::: Excerpted records :::

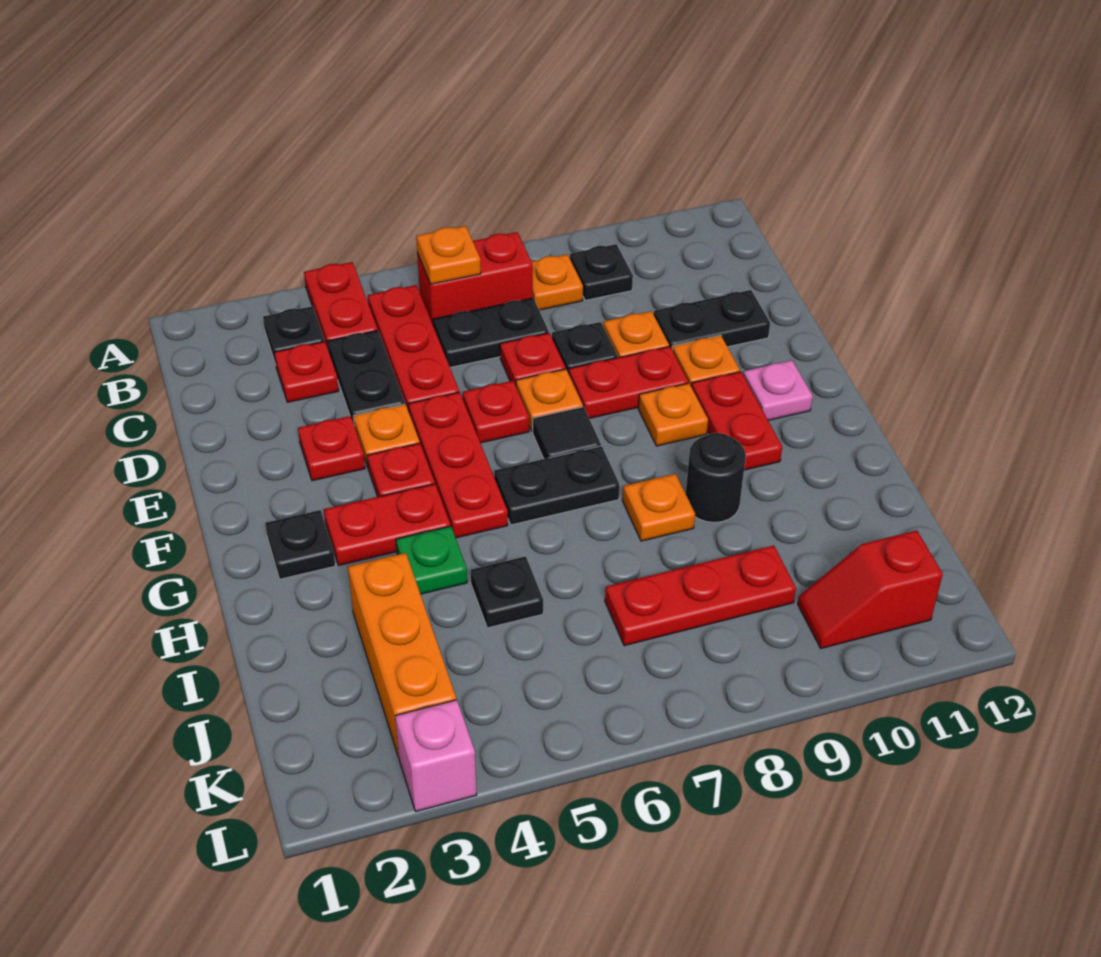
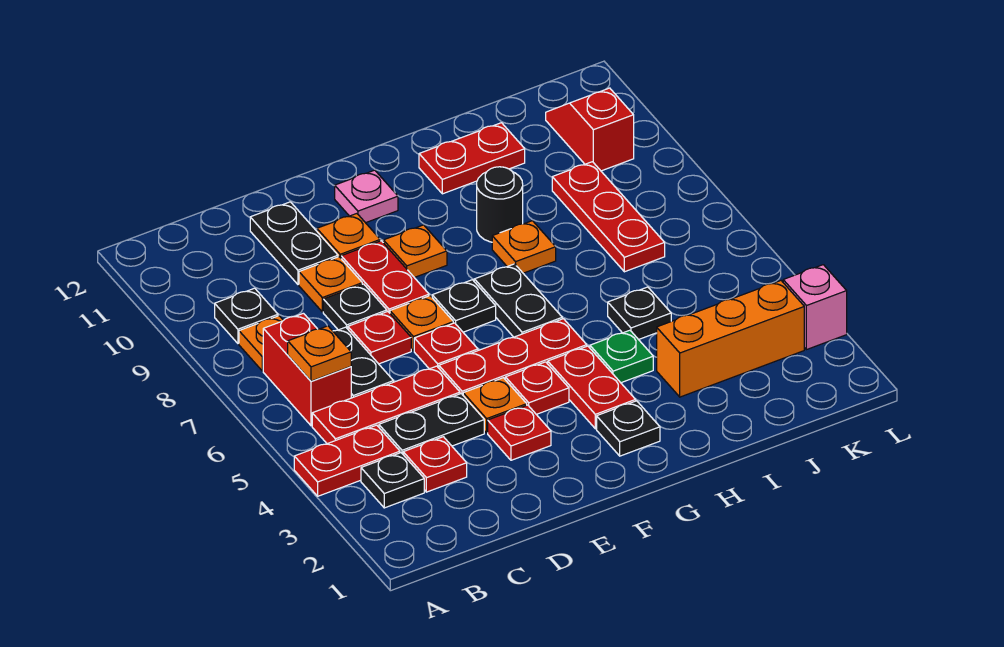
black 1x1 tile [533,407,601,459] -> black 1x1 plate [432,280,496,332]
red 1x2 plate [691,372,782,470] -> red 1x2 plate moved to [419,123,525,194]
red 1x2 slope [798,530,943,648] -> red 1x2 slope turned to [546,88,634,171]

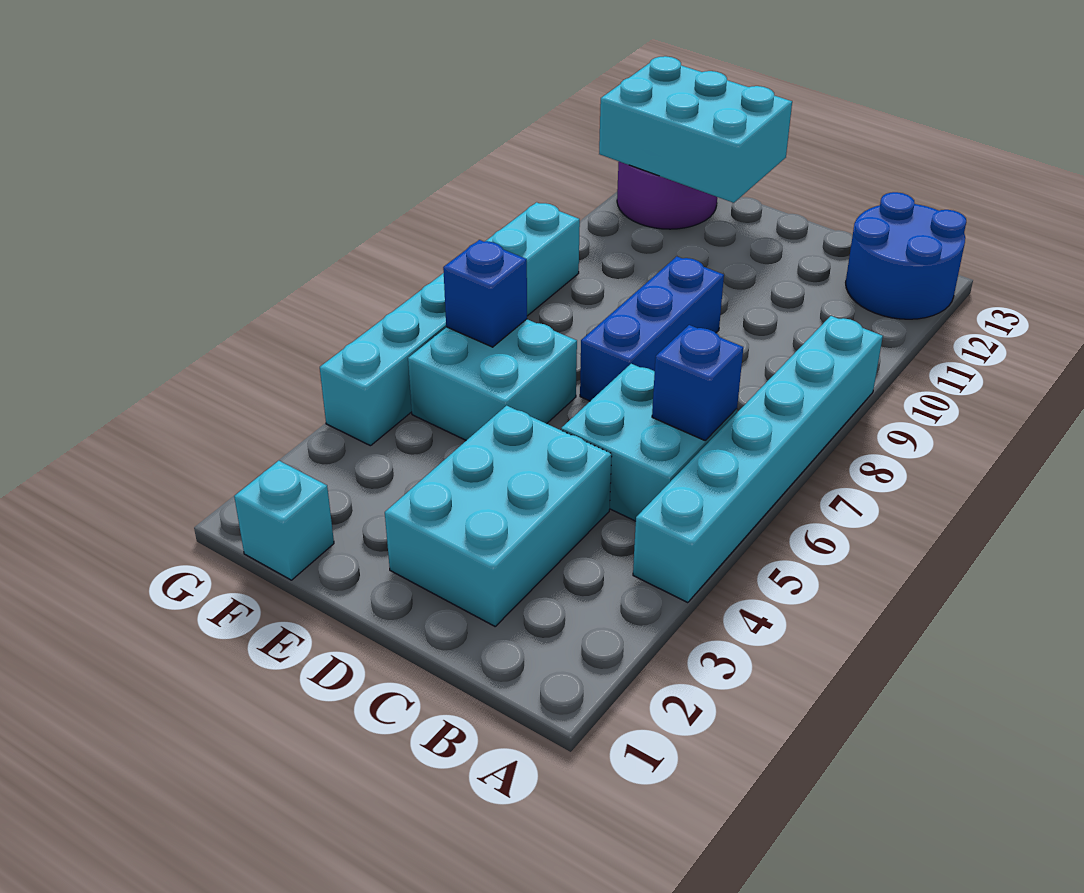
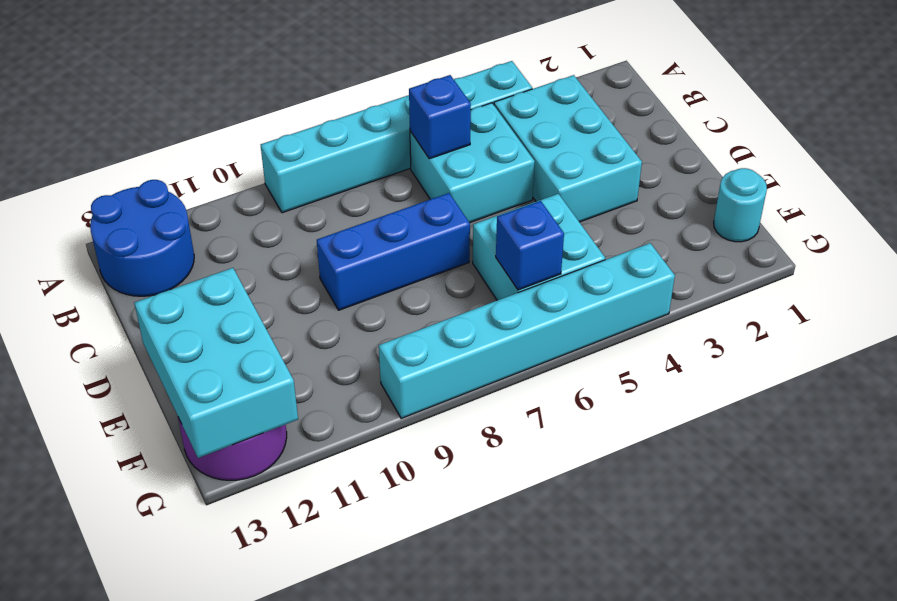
cyan 2x3 brick [385,406,612,626] -> cyan 2x3 brick turned to [494,75,642,222]
cyan 1x1 brick [234,461,334,580] -> cyan 1x1 round brick [714,168,767,242]

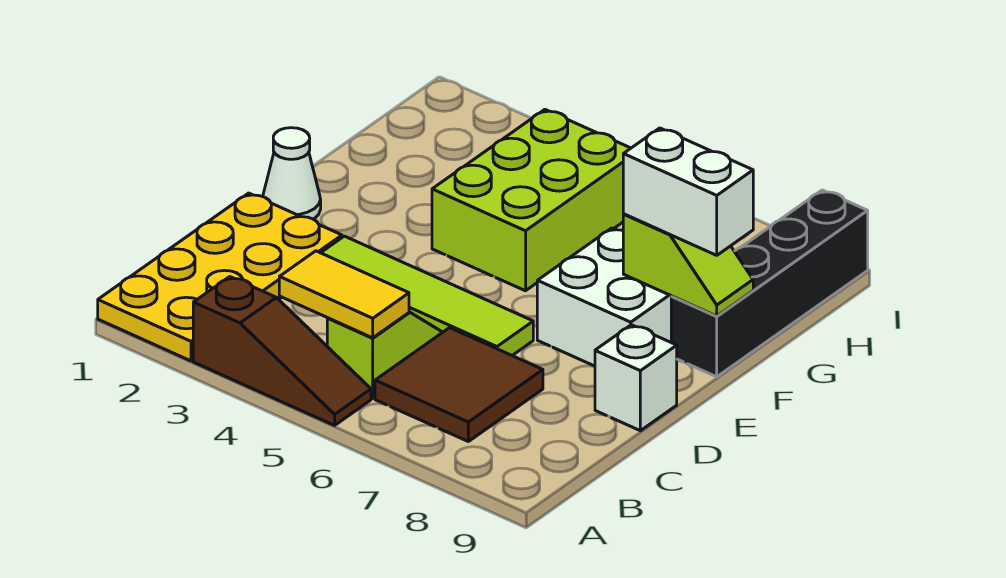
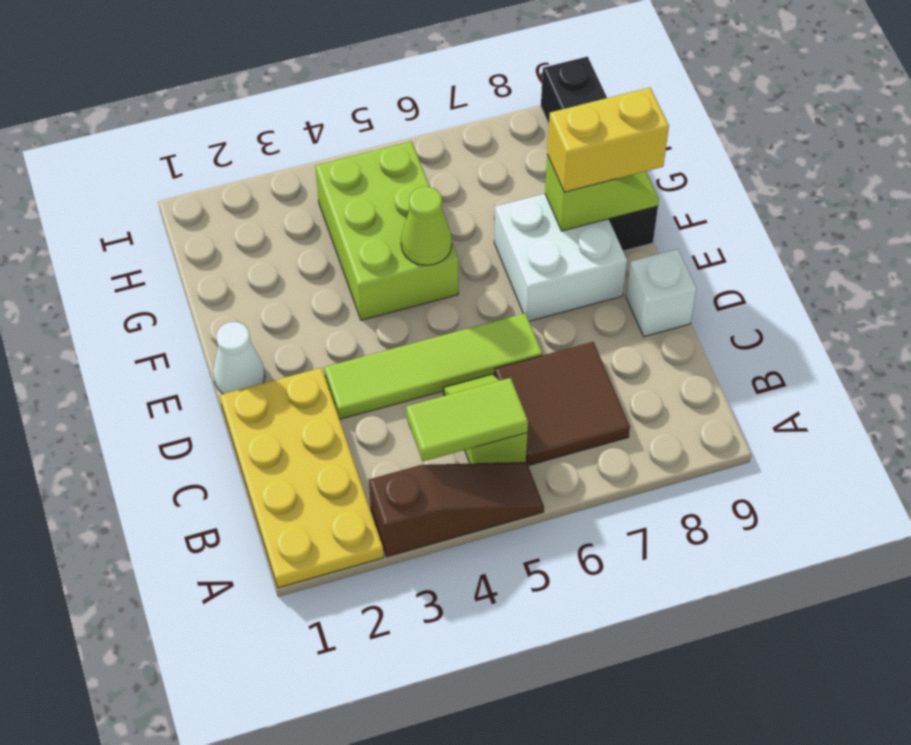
yellow 1x2 tile [279,251,409,338] -> lime 1x2 tile [406,378,528,461]
none -> lime 1x1 cone [401,187,452,265]
white 1x2 brick [623,128,753,255] -> yellow 1x2 brick [547,88,669,192]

:::

Problem details: Please copy the data above exactly; the pictures do not belong in the copy.

Result below:
black 1x1 tile [533,407,601,459] -> black 1x1 plate [432,280,496,332]
red 1x2 plate [691,372,782,470] -> red 1x2 plate moved to [419,123,525,194]
red 1x2 slope [798,530,943,648] -> red 1x2 slope turned to [546,88,634,171]

cyan 2x3 brick [385,406,612,626] -> cyan 2x3 brick turned to [494,75,642,222]
cyan 1x1 brick [234,461,334,580] -> cyan 1x1 round brick [714,168,767,242]

yellow 1x2 tile [279,251,409,338] -> lime 1x2 tile [406,378,528,461]
none -> lime 1x1 cone [401,187,452,265]
white 1x2 brick [623,128,753,255] -> yellow 1x2 brick [547,88,669,192]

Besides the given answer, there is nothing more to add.